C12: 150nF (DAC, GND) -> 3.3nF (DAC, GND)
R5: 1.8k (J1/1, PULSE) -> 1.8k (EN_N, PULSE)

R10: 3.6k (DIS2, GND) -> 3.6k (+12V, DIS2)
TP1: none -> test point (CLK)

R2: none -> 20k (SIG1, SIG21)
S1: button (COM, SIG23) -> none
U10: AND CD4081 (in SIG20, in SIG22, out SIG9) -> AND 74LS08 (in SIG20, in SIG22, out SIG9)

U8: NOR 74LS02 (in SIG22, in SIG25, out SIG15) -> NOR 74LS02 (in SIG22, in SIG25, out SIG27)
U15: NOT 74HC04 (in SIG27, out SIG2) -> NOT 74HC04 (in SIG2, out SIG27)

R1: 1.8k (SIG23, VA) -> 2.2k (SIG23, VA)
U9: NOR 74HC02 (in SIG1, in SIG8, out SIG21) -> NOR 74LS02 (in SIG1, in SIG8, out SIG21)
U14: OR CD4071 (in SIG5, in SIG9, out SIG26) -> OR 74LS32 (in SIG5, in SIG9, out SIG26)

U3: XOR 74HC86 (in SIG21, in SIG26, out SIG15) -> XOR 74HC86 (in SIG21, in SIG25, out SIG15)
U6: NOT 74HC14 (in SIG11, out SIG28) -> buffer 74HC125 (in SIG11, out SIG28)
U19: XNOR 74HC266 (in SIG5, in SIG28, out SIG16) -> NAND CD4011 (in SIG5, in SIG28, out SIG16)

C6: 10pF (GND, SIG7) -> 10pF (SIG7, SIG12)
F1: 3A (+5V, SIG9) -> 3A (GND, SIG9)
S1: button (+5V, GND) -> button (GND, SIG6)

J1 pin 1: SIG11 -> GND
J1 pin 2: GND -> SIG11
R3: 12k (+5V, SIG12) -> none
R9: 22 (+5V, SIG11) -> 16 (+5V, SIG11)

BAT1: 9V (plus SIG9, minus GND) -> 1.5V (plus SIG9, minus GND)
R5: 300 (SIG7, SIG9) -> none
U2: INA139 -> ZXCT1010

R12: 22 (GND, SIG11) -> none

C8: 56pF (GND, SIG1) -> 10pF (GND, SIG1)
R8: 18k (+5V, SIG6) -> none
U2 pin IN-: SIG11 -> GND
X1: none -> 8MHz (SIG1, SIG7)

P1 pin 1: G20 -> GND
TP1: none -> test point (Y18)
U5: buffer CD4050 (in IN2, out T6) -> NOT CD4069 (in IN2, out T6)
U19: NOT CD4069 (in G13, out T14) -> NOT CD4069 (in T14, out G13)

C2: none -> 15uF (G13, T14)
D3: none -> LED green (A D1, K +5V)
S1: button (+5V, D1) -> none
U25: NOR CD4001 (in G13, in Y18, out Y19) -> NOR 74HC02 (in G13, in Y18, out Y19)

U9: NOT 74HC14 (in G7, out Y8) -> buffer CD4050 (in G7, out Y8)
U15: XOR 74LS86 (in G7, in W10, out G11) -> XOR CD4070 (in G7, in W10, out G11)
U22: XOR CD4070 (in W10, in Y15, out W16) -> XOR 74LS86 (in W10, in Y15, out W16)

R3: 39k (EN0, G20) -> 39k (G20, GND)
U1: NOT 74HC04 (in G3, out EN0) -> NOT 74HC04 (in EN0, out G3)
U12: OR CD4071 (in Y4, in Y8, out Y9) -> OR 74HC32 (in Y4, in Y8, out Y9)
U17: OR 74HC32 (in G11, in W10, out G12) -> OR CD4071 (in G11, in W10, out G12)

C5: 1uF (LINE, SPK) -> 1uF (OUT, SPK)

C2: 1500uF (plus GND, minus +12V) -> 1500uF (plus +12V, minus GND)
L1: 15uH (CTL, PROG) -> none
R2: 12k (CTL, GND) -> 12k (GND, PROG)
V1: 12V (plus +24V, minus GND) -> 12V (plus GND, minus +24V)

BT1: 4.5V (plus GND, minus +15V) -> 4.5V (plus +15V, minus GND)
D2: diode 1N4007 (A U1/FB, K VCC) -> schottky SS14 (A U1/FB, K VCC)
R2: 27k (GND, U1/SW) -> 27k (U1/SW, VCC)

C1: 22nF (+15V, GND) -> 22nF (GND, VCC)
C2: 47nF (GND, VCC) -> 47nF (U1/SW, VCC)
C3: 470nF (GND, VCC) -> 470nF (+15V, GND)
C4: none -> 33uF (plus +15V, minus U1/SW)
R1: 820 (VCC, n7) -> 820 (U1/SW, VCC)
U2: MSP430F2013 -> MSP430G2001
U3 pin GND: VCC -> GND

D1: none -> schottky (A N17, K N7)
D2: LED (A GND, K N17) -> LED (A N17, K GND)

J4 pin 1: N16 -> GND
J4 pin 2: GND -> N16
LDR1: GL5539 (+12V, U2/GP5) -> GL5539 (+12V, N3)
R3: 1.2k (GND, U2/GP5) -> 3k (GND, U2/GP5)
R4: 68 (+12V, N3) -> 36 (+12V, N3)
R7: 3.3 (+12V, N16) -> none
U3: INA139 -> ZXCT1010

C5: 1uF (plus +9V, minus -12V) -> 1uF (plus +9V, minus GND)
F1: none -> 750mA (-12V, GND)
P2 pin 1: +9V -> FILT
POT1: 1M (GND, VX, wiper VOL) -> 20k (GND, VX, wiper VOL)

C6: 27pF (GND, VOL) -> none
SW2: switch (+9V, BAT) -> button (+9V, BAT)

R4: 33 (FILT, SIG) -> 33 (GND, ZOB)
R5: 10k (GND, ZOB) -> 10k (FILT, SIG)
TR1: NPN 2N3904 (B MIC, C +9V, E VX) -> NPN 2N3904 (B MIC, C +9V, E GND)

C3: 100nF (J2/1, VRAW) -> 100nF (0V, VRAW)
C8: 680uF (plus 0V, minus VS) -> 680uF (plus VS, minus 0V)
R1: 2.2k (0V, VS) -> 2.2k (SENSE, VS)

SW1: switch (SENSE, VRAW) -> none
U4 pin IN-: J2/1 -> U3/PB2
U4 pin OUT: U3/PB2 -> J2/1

**PROBLEM**
Would you copy every line from the listing above that has the string "buffer" in it?

**COMPLETED EXERCISE**
U6: NOT 74HC14 (in SIG11, out SIG28) -> buffer 74HC125 (in SIG11, out SIG28)
U5: buffer CD4050 (in IN2, out T6) -> NOT CD4069 (in IN2, out T6)
U9: NOT 74HC14 (in G7, out Y8) -> buffer CD4050 (in G7, out Y8)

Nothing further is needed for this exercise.